| What this task involves |
Return a word-for-word copy of the complete listing below.

++++ Records to use

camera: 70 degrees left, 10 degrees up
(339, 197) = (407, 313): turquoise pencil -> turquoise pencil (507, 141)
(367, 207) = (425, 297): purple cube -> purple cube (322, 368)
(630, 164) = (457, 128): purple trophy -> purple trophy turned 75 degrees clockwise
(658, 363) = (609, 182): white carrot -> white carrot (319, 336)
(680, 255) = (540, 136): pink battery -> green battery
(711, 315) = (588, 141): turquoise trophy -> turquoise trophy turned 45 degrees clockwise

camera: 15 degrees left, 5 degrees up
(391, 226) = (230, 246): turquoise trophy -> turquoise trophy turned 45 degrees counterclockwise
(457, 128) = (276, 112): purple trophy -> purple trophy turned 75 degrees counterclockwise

++++++++

| Completed task |
camera: 70 degrees left, 10 degrees up
(339, 197) = (407, 313): turquoise pencil -> turquoise pencil (507, 141)
(367, 207) = (425, 297): purple cube -> purple cube (322, 368)
(630, 164) = (457, 128): purple trophy -> purple trophy turned 75 degrees clockwise
(658, 363) = (609, 182): white carrot -> white carrot (319, 336)
(680, 255) = (540, 136): pink battery -> green battery
(711, 315) = (588, 141): turquoise trophy -> turquoise trophy turned 45 degrees clockwise

camera: 15 degrees left, 5 degrees up
(391, 226) = (230, 246): turquoise trophy -> turquoise trophy turned 45 degrees counterclockwise
(457, 128) = (276, 112): purple trophy -> purple trophy turned 75 degrees counterclockwise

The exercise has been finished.